# Task goal
Take the line that contains "The second view" and all lines after it, up to and including the last line of the data, and write them out exactly; nothing else belongs in the answer.

# Provided material
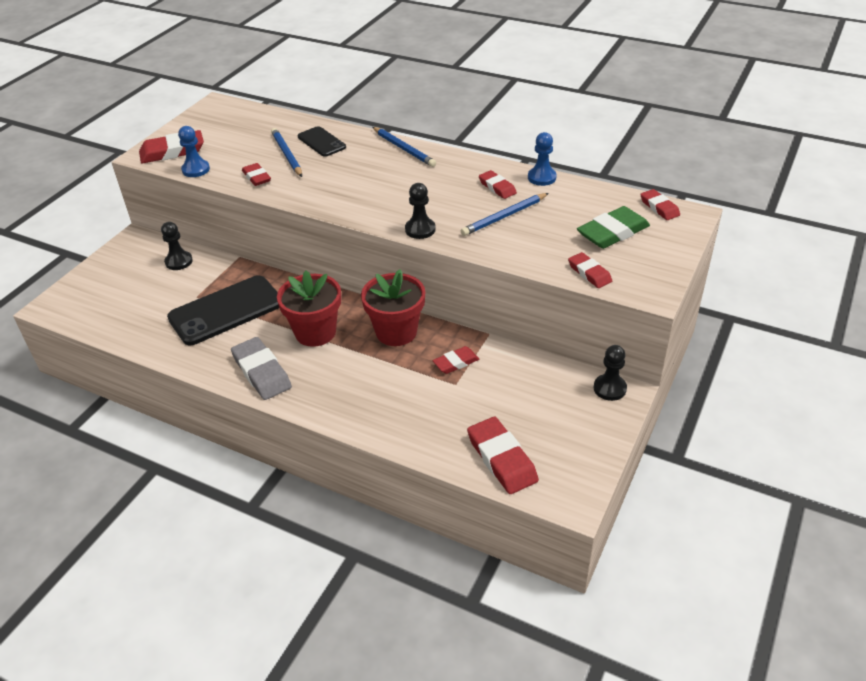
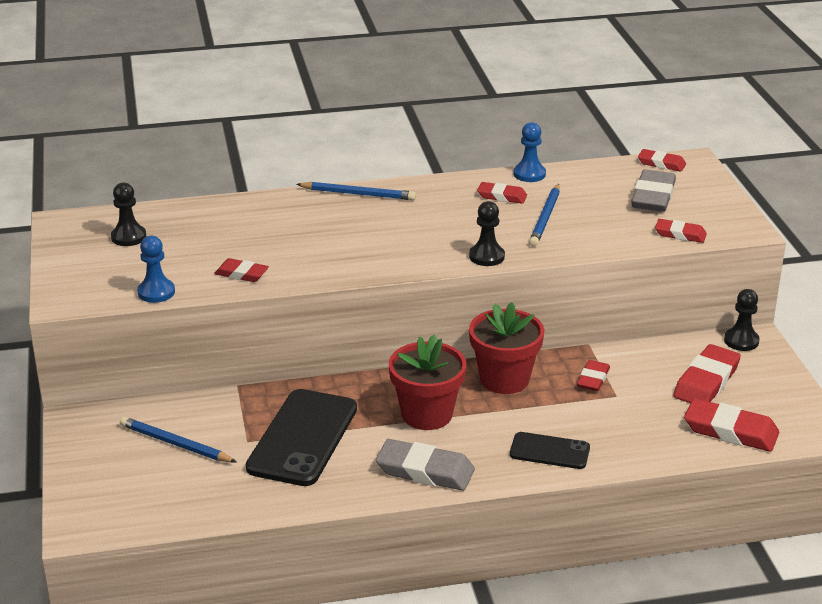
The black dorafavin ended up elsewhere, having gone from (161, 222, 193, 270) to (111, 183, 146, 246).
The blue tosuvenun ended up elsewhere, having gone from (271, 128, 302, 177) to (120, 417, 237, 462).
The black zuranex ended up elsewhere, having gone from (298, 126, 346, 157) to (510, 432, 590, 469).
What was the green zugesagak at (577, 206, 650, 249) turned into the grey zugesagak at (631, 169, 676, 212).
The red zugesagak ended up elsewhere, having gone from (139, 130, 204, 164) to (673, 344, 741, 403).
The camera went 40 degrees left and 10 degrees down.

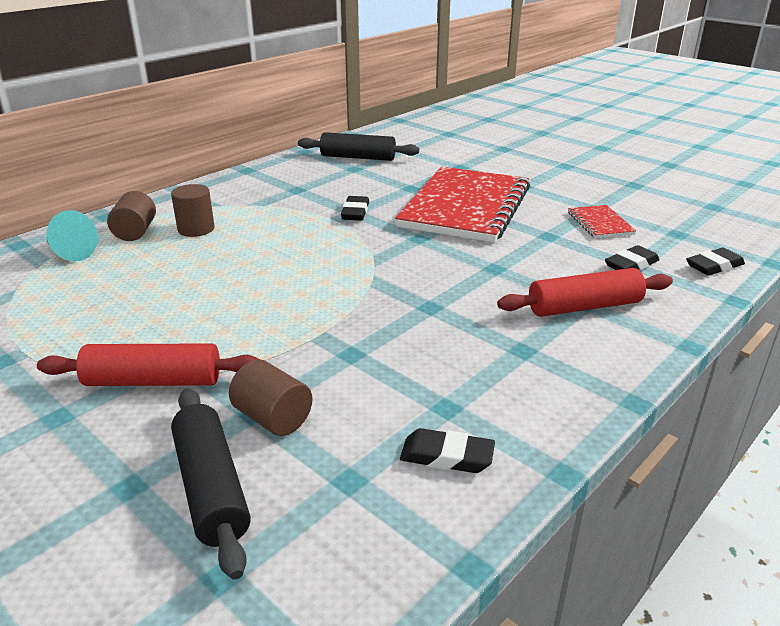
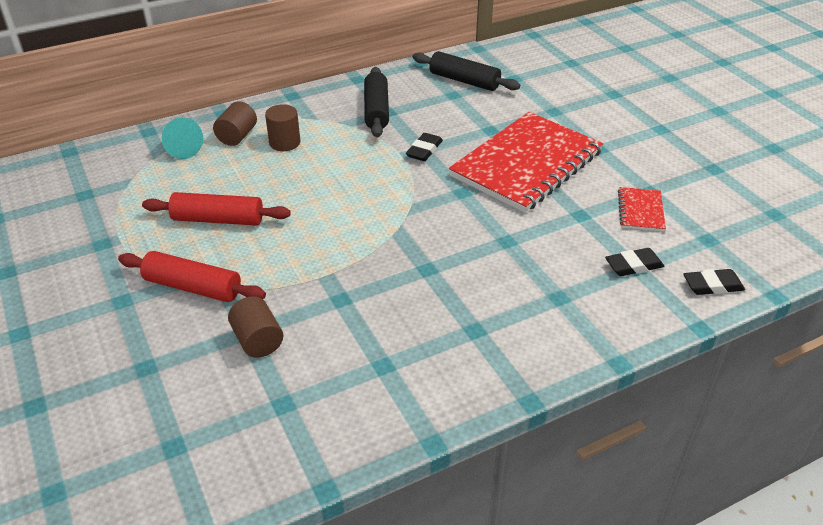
The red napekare ended up elsewhere, having gone from (497, 268, 673, 317) to (142, 192, 291, 226).
The black napekare ended up elsewhere, having gone from (171, 388, 251, 580) to (364, 67, 389, 137).
The second view lost the black zugesagak at (400, 428, 495, 473).
The camera went 20 degrees right and 10 degrees up.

# Task response
The second view lost the black zugesagak at (400, 428, 495, 473).
The camera went 20 degrees right and 10 degrees up.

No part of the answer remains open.